Directions for this task: Work out how many lines in the material below hold "purple", then give only that number.

Available data:
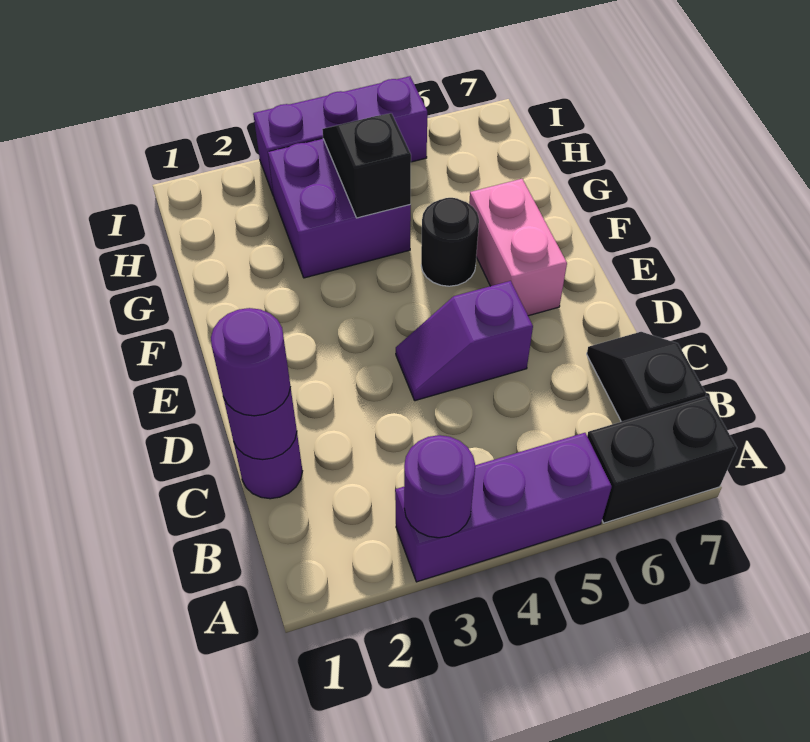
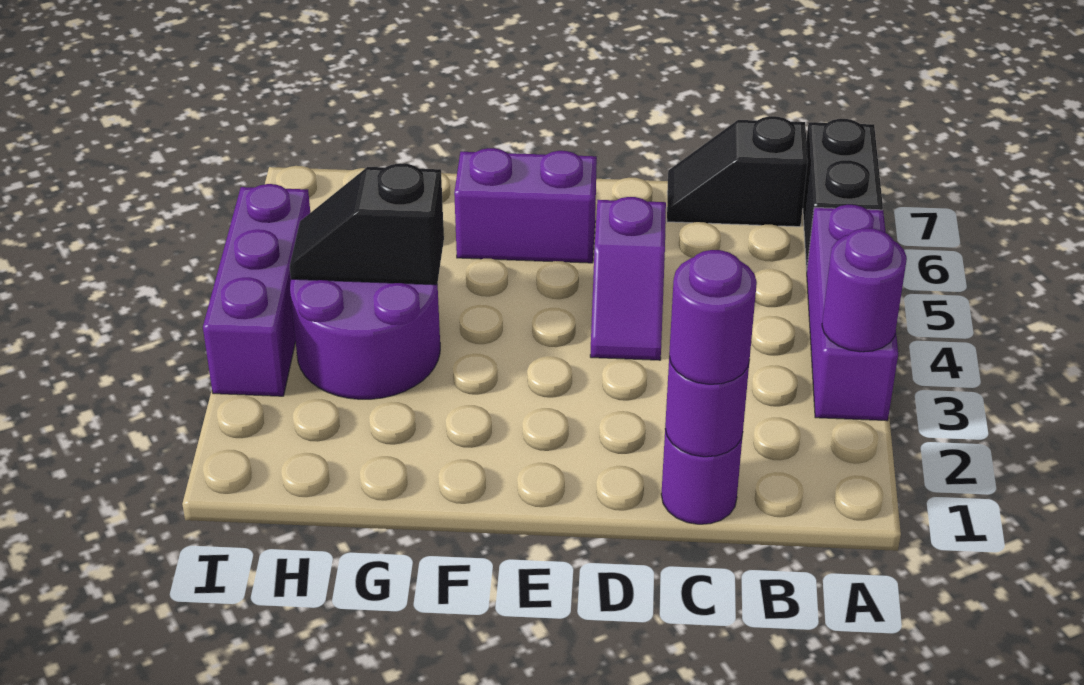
pink brick E6:F6 level 1 -> purple brick E6:F6 level 1
black round brick F5 level 1 -> none
purple brick G3:H4 level 1 -> purple round brick G3:H4 level 1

The completed task: 2